[Collected data entries]
BEGIN

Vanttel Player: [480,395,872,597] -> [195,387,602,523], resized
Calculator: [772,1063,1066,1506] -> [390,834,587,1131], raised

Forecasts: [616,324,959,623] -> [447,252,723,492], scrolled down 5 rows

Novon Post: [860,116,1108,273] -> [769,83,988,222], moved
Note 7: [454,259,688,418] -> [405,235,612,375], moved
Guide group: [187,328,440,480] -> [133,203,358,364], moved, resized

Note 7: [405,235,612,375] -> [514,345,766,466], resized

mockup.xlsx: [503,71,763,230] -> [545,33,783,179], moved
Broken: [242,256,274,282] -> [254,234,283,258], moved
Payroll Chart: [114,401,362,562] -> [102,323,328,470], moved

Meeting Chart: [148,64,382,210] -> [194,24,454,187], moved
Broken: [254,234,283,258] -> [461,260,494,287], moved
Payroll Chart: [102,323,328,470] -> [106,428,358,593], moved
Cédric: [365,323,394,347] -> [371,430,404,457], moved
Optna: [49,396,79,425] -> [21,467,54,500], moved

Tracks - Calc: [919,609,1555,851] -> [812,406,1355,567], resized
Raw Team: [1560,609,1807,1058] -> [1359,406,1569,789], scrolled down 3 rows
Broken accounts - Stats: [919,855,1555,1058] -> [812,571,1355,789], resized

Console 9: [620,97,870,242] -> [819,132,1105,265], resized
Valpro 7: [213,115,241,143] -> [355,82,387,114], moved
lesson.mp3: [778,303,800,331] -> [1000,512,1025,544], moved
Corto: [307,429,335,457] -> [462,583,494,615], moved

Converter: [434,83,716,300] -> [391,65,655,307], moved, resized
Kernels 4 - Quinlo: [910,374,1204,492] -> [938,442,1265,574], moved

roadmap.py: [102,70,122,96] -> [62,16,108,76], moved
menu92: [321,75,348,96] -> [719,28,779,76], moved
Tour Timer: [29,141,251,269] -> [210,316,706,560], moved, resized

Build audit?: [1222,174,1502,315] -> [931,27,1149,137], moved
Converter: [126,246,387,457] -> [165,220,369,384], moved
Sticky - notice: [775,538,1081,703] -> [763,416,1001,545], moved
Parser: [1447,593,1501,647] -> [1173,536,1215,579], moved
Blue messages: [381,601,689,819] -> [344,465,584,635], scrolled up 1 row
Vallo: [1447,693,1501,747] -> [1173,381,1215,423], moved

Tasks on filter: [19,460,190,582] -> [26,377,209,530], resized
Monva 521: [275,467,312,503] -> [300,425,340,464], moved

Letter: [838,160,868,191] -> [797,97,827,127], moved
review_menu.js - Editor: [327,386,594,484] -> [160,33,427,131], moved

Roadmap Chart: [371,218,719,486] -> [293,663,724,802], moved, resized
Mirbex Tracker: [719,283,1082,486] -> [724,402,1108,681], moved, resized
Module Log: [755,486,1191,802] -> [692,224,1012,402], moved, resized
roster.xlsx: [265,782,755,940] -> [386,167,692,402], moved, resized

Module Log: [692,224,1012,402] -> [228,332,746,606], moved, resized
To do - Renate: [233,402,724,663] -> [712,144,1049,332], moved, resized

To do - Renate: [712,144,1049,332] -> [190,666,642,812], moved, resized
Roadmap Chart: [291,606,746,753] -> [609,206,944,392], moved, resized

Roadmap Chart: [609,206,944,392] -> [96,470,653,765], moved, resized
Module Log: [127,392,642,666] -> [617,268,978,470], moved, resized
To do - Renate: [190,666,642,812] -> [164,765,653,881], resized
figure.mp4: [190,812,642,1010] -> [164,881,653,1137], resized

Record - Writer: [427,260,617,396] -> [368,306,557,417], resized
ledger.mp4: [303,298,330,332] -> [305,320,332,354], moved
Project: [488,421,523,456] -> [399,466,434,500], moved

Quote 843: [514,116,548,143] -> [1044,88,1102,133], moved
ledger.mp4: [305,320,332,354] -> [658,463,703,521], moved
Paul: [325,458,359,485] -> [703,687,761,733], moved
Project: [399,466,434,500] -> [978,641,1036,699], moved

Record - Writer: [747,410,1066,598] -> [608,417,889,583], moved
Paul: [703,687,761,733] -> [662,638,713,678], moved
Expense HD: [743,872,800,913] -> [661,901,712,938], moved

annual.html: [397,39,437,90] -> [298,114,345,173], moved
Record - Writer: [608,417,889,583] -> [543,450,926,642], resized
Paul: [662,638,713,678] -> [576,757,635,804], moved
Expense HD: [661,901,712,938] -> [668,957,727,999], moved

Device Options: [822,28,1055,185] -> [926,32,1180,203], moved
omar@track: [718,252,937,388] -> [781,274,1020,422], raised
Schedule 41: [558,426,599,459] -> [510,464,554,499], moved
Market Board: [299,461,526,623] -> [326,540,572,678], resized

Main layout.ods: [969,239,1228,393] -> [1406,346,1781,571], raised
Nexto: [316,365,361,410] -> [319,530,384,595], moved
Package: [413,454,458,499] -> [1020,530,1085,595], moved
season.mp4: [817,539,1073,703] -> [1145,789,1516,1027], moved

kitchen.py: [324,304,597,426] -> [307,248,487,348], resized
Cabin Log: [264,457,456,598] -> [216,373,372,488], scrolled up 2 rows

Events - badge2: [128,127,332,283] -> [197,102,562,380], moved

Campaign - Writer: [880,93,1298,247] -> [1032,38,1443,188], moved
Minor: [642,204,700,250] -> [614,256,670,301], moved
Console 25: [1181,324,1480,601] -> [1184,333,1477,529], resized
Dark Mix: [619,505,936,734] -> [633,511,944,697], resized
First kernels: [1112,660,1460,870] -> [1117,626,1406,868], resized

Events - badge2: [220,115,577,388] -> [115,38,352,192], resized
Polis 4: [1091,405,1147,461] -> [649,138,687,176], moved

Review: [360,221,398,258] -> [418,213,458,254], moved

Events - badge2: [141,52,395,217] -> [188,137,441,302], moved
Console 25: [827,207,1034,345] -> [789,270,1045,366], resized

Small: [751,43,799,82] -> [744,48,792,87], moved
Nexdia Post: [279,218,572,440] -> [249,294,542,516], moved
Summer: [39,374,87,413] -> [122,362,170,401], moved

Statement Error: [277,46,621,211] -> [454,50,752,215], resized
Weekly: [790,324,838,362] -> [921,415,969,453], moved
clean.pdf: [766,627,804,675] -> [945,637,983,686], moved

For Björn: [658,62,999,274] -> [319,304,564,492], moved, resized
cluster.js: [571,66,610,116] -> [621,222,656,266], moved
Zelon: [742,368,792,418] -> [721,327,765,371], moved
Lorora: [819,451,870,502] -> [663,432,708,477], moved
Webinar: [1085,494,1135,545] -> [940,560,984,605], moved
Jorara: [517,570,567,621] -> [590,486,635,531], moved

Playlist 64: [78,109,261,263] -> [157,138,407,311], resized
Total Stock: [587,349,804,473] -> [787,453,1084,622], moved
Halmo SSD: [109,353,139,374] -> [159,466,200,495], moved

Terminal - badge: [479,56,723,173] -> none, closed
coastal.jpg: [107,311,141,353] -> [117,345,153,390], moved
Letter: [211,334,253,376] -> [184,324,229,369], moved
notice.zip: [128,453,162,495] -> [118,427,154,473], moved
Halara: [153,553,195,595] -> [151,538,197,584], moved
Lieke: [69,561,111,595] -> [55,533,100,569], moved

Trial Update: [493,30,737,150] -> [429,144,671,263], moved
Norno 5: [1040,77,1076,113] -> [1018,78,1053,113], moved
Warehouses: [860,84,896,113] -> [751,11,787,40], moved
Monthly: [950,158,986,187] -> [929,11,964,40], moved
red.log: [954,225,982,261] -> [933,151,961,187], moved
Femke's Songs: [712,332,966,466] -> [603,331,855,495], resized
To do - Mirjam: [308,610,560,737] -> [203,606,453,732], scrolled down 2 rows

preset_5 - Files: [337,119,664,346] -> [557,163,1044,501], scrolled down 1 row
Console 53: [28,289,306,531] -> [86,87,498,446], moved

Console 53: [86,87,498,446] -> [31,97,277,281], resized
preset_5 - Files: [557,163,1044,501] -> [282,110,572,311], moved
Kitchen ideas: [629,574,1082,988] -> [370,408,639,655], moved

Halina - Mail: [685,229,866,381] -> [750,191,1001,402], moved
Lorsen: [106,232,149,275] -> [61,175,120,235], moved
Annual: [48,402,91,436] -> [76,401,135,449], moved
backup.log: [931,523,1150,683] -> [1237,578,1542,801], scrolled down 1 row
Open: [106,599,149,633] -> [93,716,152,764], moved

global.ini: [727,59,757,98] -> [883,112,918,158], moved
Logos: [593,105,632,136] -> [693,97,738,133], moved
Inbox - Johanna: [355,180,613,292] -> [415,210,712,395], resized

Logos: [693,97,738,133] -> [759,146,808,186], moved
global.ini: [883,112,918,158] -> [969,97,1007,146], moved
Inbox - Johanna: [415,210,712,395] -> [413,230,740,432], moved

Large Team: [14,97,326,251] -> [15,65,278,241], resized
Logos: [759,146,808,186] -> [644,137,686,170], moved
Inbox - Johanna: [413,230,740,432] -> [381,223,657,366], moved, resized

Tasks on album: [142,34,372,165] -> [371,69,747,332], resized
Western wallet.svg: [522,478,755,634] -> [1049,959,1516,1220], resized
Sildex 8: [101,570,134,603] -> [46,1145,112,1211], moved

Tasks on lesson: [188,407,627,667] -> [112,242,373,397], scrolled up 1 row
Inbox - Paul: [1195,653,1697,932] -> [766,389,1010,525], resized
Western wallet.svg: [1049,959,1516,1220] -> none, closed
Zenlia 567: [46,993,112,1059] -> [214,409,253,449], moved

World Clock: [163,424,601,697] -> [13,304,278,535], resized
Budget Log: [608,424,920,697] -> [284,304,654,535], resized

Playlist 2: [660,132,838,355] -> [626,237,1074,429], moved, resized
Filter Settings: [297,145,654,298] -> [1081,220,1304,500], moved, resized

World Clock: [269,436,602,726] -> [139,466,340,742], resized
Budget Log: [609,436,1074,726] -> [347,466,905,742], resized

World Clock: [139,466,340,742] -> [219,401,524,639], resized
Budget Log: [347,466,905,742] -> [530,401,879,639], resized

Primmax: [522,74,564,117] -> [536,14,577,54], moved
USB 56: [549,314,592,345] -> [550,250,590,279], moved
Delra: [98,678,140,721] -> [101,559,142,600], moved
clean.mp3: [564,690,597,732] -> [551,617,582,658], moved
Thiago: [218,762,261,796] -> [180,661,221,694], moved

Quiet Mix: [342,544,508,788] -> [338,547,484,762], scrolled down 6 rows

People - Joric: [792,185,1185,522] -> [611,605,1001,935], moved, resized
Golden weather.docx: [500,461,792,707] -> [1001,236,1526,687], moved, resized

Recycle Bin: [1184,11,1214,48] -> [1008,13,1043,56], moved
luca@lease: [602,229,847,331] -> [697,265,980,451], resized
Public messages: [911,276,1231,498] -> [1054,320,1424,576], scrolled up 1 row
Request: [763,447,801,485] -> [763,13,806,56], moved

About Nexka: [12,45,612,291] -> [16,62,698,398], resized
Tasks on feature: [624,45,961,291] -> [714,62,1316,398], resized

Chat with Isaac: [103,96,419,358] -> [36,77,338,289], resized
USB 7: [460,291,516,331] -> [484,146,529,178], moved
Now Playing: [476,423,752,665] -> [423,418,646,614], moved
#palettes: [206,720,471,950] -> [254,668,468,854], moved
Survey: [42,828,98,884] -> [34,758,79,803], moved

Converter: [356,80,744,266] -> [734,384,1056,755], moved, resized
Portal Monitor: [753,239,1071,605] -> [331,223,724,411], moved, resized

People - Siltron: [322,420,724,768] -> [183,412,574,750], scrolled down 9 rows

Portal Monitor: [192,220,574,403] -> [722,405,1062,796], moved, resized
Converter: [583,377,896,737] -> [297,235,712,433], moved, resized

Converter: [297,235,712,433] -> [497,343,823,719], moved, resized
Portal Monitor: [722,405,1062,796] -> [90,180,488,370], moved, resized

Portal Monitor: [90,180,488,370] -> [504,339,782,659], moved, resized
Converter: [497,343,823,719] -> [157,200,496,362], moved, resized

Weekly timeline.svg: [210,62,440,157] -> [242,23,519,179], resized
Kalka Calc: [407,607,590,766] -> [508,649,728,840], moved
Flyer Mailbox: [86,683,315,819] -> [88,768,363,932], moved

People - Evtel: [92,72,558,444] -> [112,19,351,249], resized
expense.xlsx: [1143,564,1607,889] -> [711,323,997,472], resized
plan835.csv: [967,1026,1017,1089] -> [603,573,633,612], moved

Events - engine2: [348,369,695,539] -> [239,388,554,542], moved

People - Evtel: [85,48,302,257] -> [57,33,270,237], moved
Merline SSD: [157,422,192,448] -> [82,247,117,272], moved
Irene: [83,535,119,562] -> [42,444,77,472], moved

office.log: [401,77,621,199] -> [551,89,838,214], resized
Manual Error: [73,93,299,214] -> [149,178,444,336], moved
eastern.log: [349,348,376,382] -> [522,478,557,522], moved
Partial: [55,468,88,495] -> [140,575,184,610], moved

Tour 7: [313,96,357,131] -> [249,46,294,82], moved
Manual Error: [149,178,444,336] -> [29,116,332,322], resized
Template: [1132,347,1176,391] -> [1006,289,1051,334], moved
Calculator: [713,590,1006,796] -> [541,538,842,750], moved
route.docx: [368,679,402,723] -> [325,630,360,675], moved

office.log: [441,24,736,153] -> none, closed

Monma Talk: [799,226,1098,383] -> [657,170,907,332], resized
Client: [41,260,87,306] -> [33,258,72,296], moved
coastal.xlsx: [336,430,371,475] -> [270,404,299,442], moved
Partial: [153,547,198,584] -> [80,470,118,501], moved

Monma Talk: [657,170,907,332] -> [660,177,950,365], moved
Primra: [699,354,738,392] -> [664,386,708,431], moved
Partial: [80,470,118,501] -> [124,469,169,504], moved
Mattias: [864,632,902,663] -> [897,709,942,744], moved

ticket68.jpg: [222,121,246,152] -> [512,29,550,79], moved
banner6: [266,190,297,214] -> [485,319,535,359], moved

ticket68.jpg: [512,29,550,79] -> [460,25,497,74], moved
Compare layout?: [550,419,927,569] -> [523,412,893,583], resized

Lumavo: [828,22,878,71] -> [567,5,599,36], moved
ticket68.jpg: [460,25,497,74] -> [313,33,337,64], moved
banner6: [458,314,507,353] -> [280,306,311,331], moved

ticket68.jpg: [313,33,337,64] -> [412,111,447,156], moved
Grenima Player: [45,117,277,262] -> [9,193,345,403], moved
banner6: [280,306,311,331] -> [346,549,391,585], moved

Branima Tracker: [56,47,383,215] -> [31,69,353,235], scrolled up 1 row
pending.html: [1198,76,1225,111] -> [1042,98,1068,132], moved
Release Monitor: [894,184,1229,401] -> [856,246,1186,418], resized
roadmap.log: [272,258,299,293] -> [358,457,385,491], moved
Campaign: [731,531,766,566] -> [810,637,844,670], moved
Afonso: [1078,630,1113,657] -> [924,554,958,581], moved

END

ACTION ITEM:
In your answer, include only the lines above starting at the line that holds "route.docx: [368,679,402,723] ->" and ending at the line that holds "Mattias: [864,632,902,663] ->", copied exactly.

RESPONSE BOX:
route.docx: [368,679,402,723] -> [325,630,360,675], moved

office.log: [441,24,736,153] -> none, closed

Monma Talk: [799,226,1098,383] -> [657,170,907,332], resized
Client: [41,260,87,306] -> [33,258,72,296], moved
coastal.xlsx: [336,430,371,475] -> [270,404,299,442], moved
Partial: [153,547,198,584] -> [80,470,118,501], moved

Monma Talk: [657,170,907,332] -> [660,177,950,365], moved
Primra: [699,354,738,392] -> [664,386,708,431], moved
Partial: [80,470,118,501] -> [124,469,169,504], moved
Mattias: [864,632,902,663] -> [897,709,942,744], moved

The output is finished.